*Data for the task:*
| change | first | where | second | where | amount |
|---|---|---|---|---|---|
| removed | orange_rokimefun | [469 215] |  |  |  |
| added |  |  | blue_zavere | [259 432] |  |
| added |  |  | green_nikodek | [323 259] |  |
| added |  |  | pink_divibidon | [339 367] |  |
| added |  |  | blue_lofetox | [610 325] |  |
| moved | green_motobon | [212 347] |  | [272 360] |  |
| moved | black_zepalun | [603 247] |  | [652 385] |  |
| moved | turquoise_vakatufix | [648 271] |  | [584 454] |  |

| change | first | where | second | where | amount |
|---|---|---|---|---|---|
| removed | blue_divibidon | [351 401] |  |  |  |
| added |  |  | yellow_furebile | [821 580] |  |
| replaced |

*Exercise:* The span to give again runs from the line with "moved | green_motobon" through the last line of the records above; reproduce it exactly and nothing more.

*Exercise response:*
| moved | green_motobon | [212 347] |  | [272 360] |  |
| moved | black_zepalun | [603 247] |  | [652 385] |  |
| moved | turquoise_vakatufix | [648 271] |  | [584 454] |  |

| change | first | where | second | where | amount |
|---|---|---|---|---|---|
| removed | blue_divibidon | [351 401] |  |  |  |
| added |  |  | yellow_furebile | [821 580] |  |
| replaced |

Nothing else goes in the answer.